§ **What to work on**
Once you reach the line containing "camera: 30 degrees left, 15 degrees up" in the data below, restate each line word for word up to and including the one containing "none -> blue gift [703,112,753,157]".

§ **Records from a collection**
*****
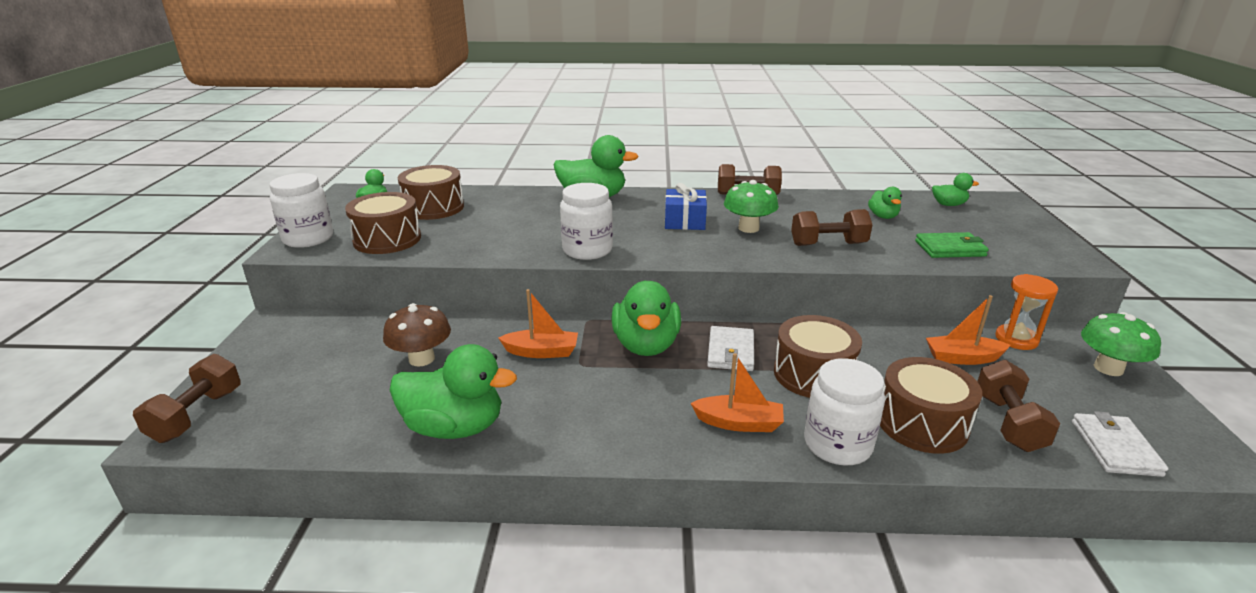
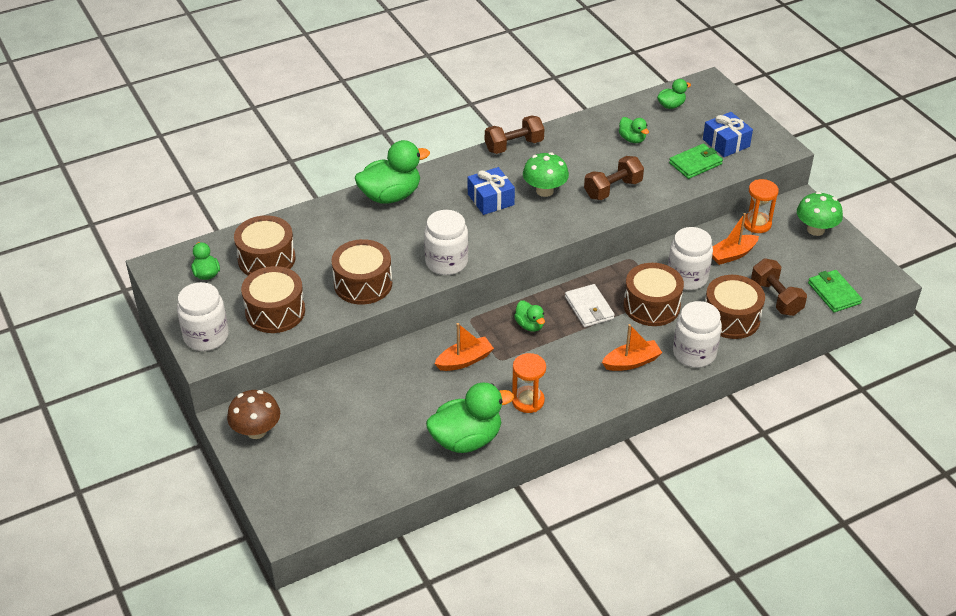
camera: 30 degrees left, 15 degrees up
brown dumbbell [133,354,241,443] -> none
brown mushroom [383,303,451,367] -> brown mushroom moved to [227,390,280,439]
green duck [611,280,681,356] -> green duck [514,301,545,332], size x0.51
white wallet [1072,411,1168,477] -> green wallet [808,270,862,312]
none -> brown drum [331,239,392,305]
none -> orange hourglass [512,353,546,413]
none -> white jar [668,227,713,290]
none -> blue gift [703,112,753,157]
*****
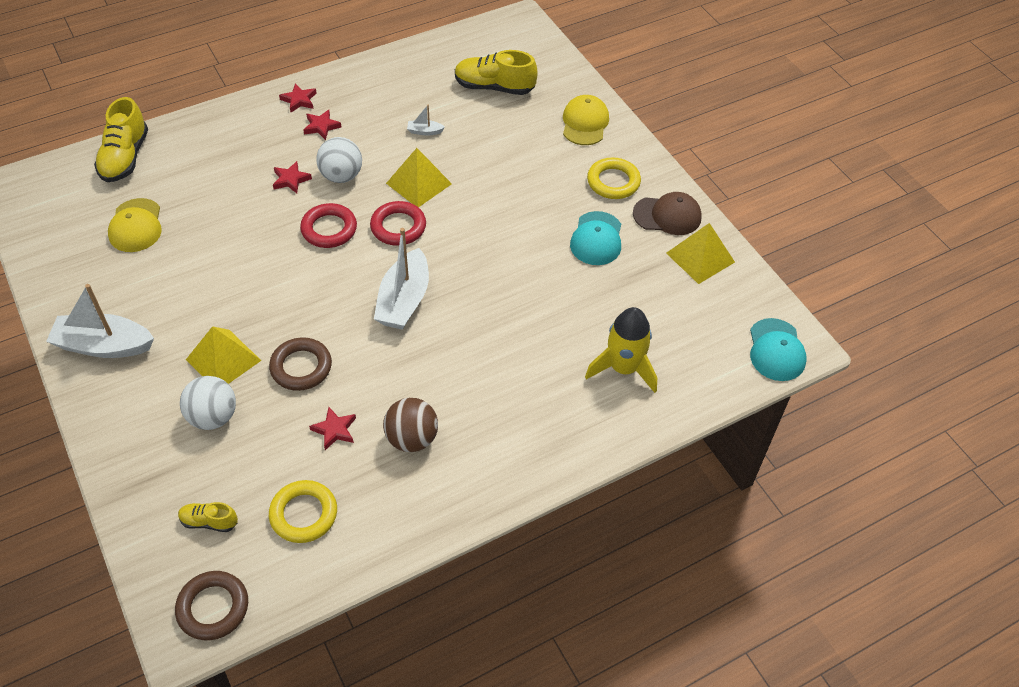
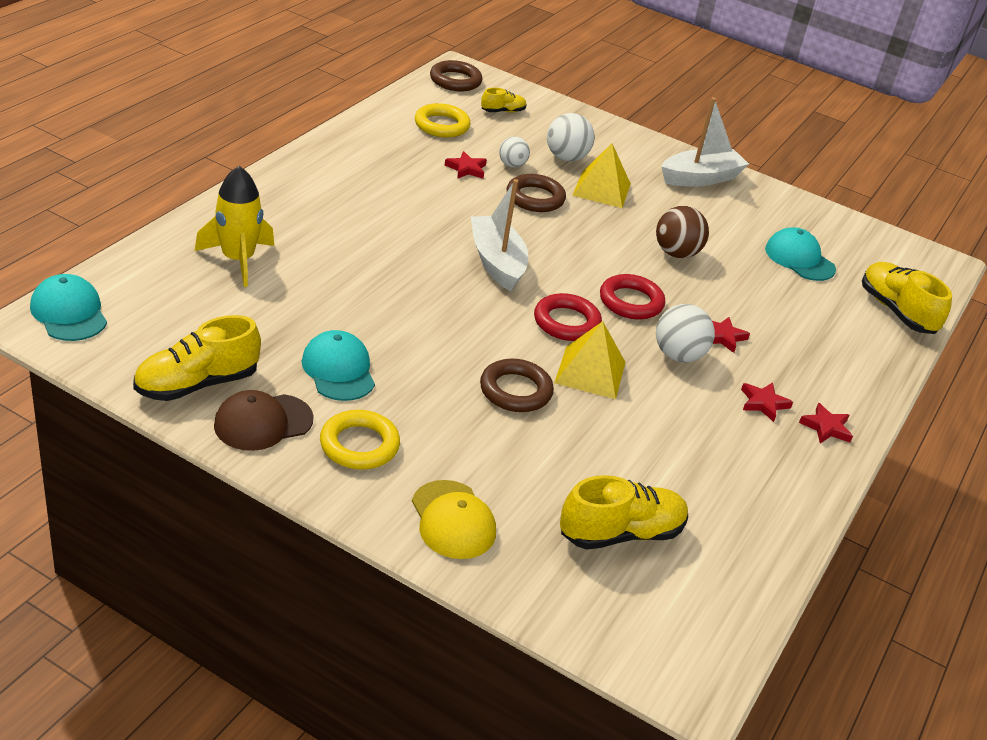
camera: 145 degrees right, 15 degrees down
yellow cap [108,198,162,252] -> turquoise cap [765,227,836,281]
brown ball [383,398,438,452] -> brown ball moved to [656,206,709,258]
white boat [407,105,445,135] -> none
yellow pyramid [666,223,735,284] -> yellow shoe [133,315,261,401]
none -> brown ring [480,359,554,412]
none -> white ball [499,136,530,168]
*****
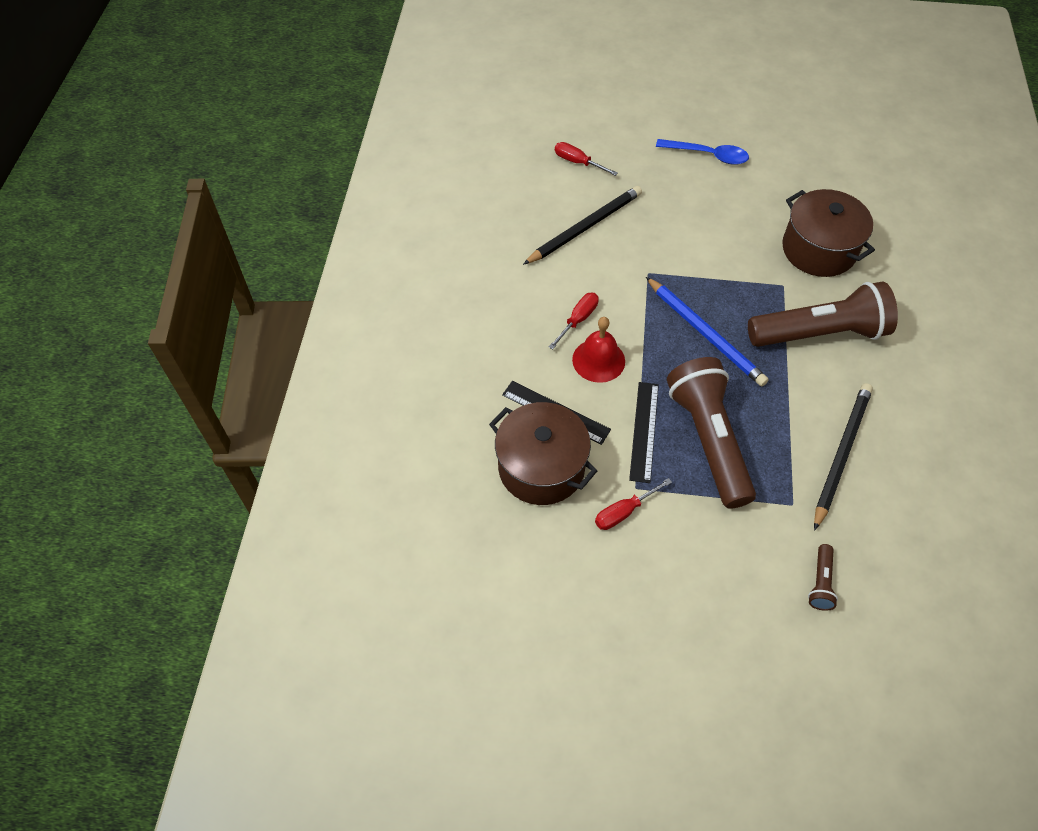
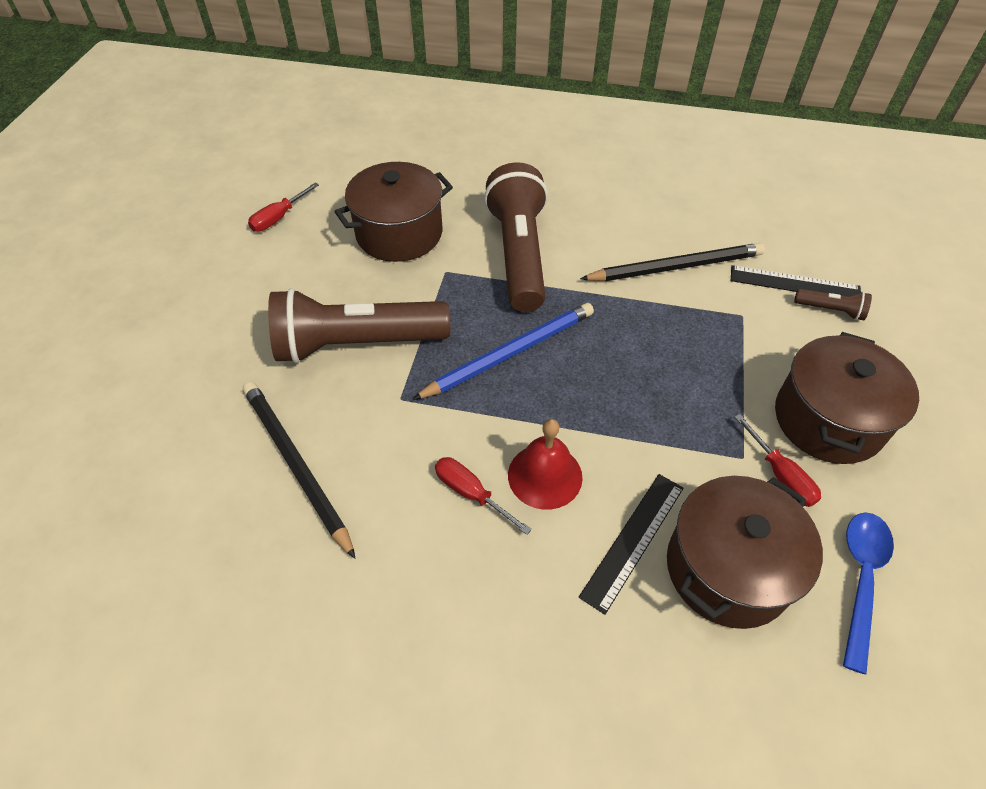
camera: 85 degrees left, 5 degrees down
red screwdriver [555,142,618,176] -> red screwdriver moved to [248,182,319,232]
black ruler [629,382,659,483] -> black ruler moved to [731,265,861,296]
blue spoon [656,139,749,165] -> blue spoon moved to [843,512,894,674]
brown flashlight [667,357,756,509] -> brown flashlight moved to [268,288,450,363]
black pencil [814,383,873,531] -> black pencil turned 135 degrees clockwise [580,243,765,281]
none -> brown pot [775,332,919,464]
*****
§ **Completed task**
camera: 30 degrees left, 15 degrees up
brown dumbbell [133,354,241,443] -> none
brown mushroom [383,303,451,367] -> brown mushroom moved to [227,390,280,439]
green duck [611,280,681,356] -> green duck [514,301,545,332], size x0.51
white wallet [1072,411,1168,477] -> green wallet [808,270,862,312]
none -> brown drum [331,239,392,305]
none -> orange hourglass [512,353,546,413]
none -> white jar [668,227,713,290]
none -> blue gift [703,112,753,157]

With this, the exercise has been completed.